**AIM OF THE EXERCISE**
Reproduce every one of the records below word for word, line by line.

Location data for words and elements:
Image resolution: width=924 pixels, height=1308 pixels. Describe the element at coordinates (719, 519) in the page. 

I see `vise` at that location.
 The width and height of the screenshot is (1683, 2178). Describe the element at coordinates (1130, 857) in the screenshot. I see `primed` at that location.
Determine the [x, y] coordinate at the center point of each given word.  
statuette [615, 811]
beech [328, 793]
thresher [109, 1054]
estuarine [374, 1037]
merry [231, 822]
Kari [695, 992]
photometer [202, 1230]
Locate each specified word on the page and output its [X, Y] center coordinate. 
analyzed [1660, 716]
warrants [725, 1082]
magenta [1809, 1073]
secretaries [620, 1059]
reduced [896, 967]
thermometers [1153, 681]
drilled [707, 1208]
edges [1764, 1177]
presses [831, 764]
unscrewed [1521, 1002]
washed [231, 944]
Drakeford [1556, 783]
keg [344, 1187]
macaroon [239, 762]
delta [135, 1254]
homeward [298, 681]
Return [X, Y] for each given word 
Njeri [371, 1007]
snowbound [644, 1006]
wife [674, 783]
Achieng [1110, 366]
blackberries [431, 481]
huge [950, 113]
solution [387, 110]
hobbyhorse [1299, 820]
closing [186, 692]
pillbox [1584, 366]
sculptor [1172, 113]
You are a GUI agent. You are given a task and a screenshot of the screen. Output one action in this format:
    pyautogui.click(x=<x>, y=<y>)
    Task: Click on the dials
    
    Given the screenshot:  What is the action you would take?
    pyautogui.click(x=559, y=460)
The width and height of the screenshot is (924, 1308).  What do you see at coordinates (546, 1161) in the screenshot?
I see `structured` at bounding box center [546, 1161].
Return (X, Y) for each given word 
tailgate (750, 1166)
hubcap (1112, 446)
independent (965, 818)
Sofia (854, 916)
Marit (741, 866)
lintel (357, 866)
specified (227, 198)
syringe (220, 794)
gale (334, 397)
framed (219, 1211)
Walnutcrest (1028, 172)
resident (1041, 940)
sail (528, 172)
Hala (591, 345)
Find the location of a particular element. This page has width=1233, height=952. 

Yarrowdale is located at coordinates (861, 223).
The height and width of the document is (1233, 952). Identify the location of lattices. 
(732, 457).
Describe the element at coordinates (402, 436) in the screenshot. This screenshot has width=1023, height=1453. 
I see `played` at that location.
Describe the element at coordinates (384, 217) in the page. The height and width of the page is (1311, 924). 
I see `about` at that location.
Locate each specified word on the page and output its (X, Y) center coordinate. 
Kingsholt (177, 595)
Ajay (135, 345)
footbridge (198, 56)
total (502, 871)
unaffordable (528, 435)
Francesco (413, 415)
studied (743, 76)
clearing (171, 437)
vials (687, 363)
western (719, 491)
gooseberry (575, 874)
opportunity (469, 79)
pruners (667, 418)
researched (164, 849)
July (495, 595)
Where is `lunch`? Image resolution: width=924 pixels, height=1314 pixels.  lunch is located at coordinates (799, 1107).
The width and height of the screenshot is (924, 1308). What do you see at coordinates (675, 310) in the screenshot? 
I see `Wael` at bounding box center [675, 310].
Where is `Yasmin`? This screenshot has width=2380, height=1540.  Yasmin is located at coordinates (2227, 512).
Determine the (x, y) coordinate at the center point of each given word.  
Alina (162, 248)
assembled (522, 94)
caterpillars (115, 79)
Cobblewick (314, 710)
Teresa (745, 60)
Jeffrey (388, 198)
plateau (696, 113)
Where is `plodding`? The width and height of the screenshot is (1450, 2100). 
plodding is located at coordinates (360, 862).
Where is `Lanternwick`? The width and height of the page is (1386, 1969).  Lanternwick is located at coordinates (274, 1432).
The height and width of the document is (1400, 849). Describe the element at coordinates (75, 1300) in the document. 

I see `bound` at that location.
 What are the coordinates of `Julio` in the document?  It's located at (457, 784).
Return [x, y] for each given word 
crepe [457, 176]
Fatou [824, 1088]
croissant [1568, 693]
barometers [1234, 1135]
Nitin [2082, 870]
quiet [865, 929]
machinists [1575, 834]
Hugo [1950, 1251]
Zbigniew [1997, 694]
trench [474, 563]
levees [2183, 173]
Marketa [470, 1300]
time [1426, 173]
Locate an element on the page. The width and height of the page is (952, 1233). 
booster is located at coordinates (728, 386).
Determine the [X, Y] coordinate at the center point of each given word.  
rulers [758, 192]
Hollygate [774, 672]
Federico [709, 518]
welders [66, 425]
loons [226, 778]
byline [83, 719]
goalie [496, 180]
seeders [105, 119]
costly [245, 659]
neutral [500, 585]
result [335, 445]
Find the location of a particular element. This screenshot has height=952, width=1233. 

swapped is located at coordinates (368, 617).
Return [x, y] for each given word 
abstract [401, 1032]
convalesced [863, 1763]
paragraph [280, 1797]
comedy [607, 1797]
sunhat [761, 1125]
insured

**WRITTEN SOLUTION**
Image resolution: width=924 pixels, height=1308 pixels. Describe the element at coordinates (719, 519) in the page. 

I see `vise` at that location.
 The width and height of the screenshot is (1683, 2178). Describe the element at coordinates (1130, 857) in the screenshot. I see `primed` at that location.
Determine the [x, y] coordinate at the center point of each given word.  
statuette [615, 811]
beech [328, 793]
thresher [109, 1054]
estuarine [374, 1037]
merry [231, 822]
Kari [695, 992]
photometer [202, 1230]
Locate each specified word on the page and output its [X, Y] center coordinate. 
analyzed [1660, 716]
warrants [725, 1082]
magenta [1809, 1073]
secretaries [620, 1059]
reduced [896, 967]
thermometers [1153, 681]
drilled [707, 1208]
edges [1764, 1177]
presses [831, 764]
unscrewed [1521, 1002]
washed [231, 944]
Drakeford [1556, 783]
keg [344, 1187]
macaroon [239, 762]
delta [135, 1254]
homeward [298, 681]
Return [X, Y] for each given word 
Njeri [371, 1007]
snowbound [644, 1006]
wife [674, 783]
Achieng [1110, 366]
blackberries [431, 481]
huge [950, 113]
solution [387, 110]
hobbyhorse [1299, 820]
closing [186, 692]
pillbox [1584, 366]
sculptor [1172, 113]
You are a GUI agent. You are given a task and a screenshot of the screen. Output one action in this format:
    pyautogui.click(x=<x>, y=<y>)
    Task: Click on the dials
    
    Given the screenshot:  What is the action you would take?
    pyautogui.click(x=559, y=460)
The width and height of the screenshot is (924, 1308).  What do you see at coordinates (546, 1161) in the screenshot?
I see `structured` at bounding box center [546, 1161].
Return (X, Y) for each given word 
tailgate (750, 1166)
hubcap (1112, 446)
independent (965, 818)
Sofia (854, 916)
Marit (741, 866)
lintel (357, 866)
specified (227, 198)
syringe (220, 794)
gale (334, 397)
framed (219, 1211)
Walnutcrest (1028, 172)
resident (1041, 940)
sail (528, 172)
Hala (591, 345)
Find the location of a particular element. This page has width=1233, height=952. 

Yarrowdale is located at coordinates (861, 223).
The height and width of the document is (1233, 952). Identify the location of lattices. 
(732, 457).
Describe the element at coordinates (402, 436) in the screenshot. This screenshot has width=1023, height=1453. 
I see `played` at that location.
Describe the element at coordinates (384, 217) in the page. The height and width of the page is (1311, 924). 
I see `about` at that location.
Locate each specified word on the page and output its (X, Y) center coordinate. 
Kingsholt (177, 595)
Ajay (135, 345)
footbridge (198, 56)
total (502, 871)
unaffordable (528, 435)
Francesco (413, 415)
studied (743, 76)
clearing (171, 437)
vials (687, 363)
western (719, 491)
gooseberry (575, 874)
opportunity (469, 79)
pruners (667, 418)
researched (164, 849)
July (495, 595)
Where is `lunch`? Image resolution: width=924 pixels, height=1314 pixels.  lunch is located at coordinates (799, 1107).
The width and height of the screenshot is (924, 1308). What do you see at coordinates (675, 310) in the screenshot? 
I see `Wael` at bounding box center [675, 310].
Where is `Yasmin`? This screenshot has width=2380, height=1540.  Yasmin is located at coordinates (2227, 512).
Determine the (x, y) coordinate at the center point of each given word.  
Alina (162, 248)
assembled (522, 94)
caterpillars (115, 79)
Cobblewick (314, 710)
Teresa (745, 60)
Jeffrey (388, 198)
plateau (696, 113)
Where is `plodding`? The width and height of the screenshot is (1450, 2100). 
plodding is located at coordinates (360, 862).
Where is `Lanternwick`? The width and height of the page is (1386, 1969).  Lanternwick is located at coordinates (274, 1432).
The height and width of the document is (1400, 849). Describe the element at coordinates (75, 1300) in the document. 

I see `bound` at that location.
 What are the coordinates of `Julio` in the document?  It's located at (457, 784).
Return [x, y] for each given word 
crepe [457, 176]
Fatou [824, 1088]
croissant [1568, 693]
barometers [1234, 1135]
Nitin [2082, 870]
quiet [865, 929]
machinists [1575, 834]
Hugo [1950, 1251]
Zbigniew [1997, 694]
trench [474, 563]
levees [2183, 173]
Marketa [470, 1300]
time [1426, 173]
Locate an element on the page. The width and height of the page is (952, 1233). 
booster is located at coordinates (728, 386).
Determine the [X, Y] coordinate at the center point of each given word.  
rulers [758, 192]
Hollygate [774, 672]
Federico [709, 518]
welders [66, 425]
loons [226, 778]
byline [83, 719]
goalie [496, 180]
seeders [105, 119]
costly [245, 659]
neutral [500, 585]
result [335, 445]
Find the location of a particular element. This screenshot has height=952, width=1233. 

swapped is located at coordinates (368, 617).
Return [x, y] for each given word 
abstract [401, 1032]
convalesced [863, 1763]
paragraph [280, 1797]
comedy [607, 1797]
sunhat [761, 1125]
insured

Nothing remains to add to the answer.